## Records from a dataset
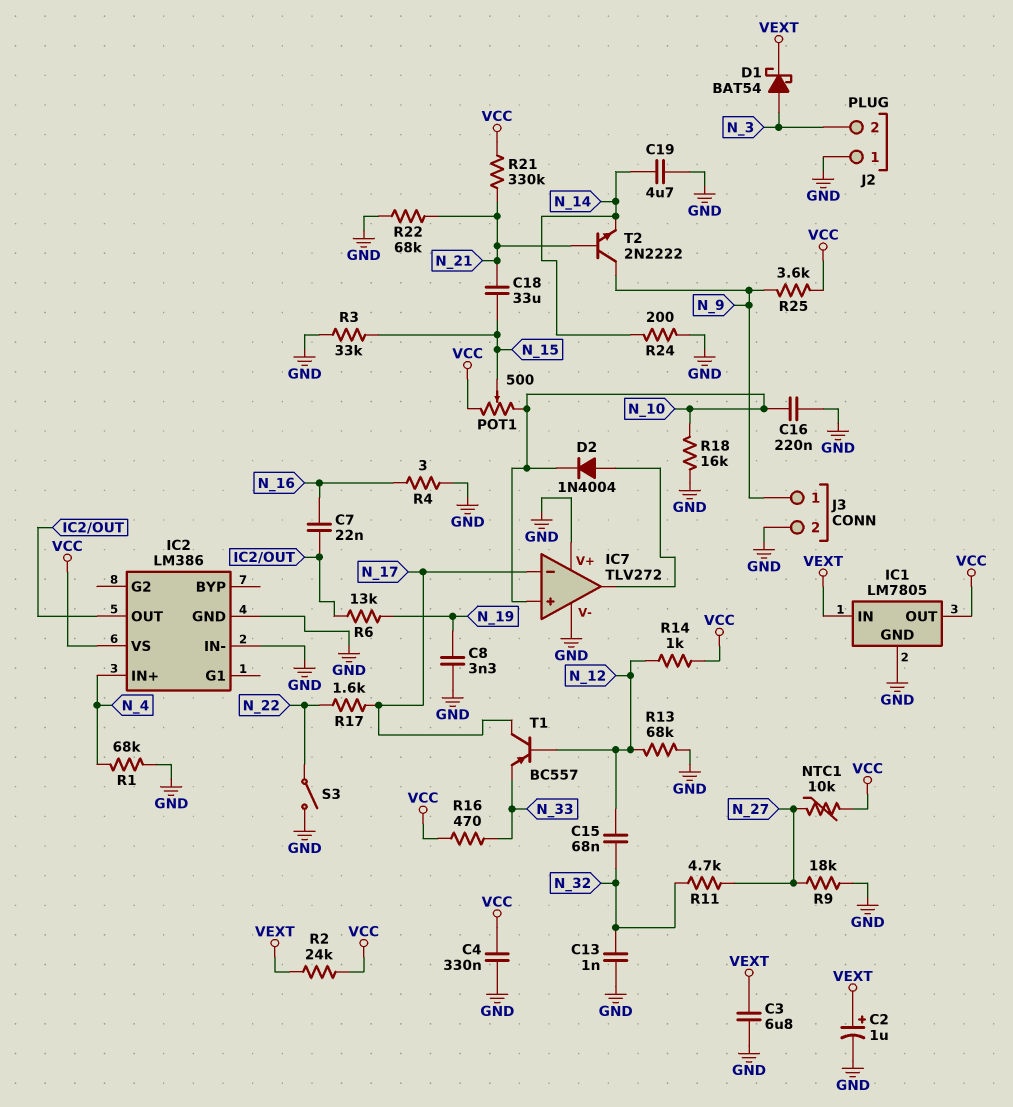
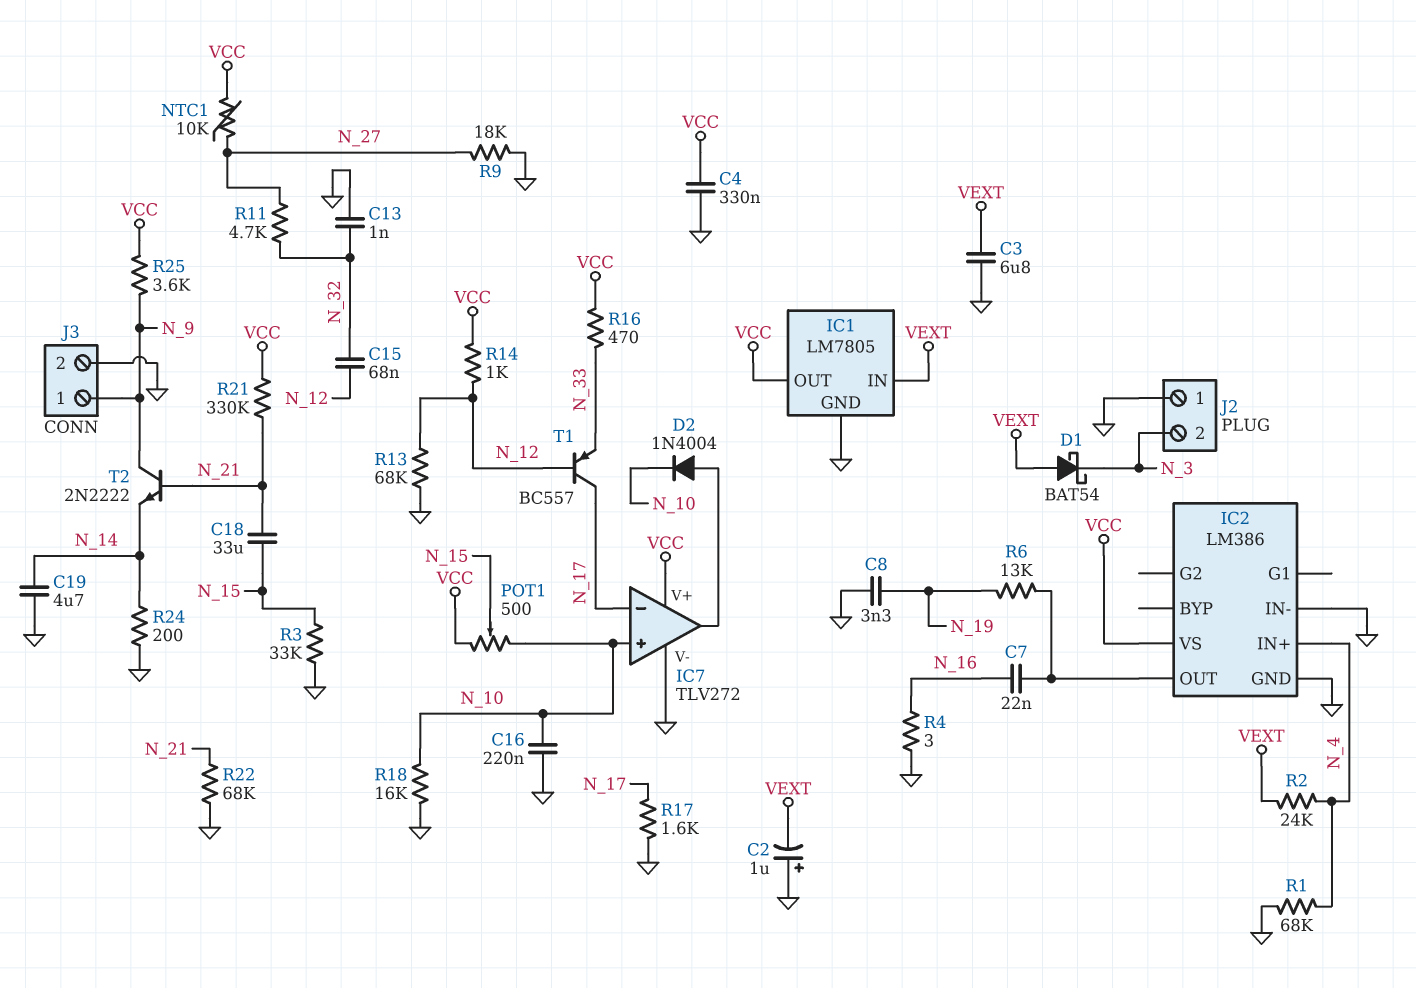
C2: 1uF (plus VEXT, minus GND) -> 1uF (plus GND, minus VEXT)
D1: schottky BAT54 (A N_3, K VEXT) -> schottky BAT54 (A VEXT, K N_3)
IC7 pin V+: GND -> VCC
R2: 24k (VCC, VEXT) -> 24k (N_4, VEXT)
R17: 1.6k (N_17, N_22) -> 1.6k (GND, N_17)
S3: switch (GND, N_22) -> none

## ASSIGNMENT
Only the wording of the records is wanted: copy it all exactly and omit the pictures.

## RESPONSE TO THE EXERCISE
C2: 1uF (plus VEXT, minus GND) -> 1uF (plus GND, minus VEXT)
D1: schottky BAT54 (A N_3, K VEXT) -> schottky BAT54 (A VEXT, K N_3)
IC7 pin V+: GND -> VCC
R2: 24k (VCC, VEXT) -> 24k (N_4, VEXT)
R17: 1.6k (N_17, N_22) -> 1.6k (GND, N_17)
S3: switch (GND, N_22) -> none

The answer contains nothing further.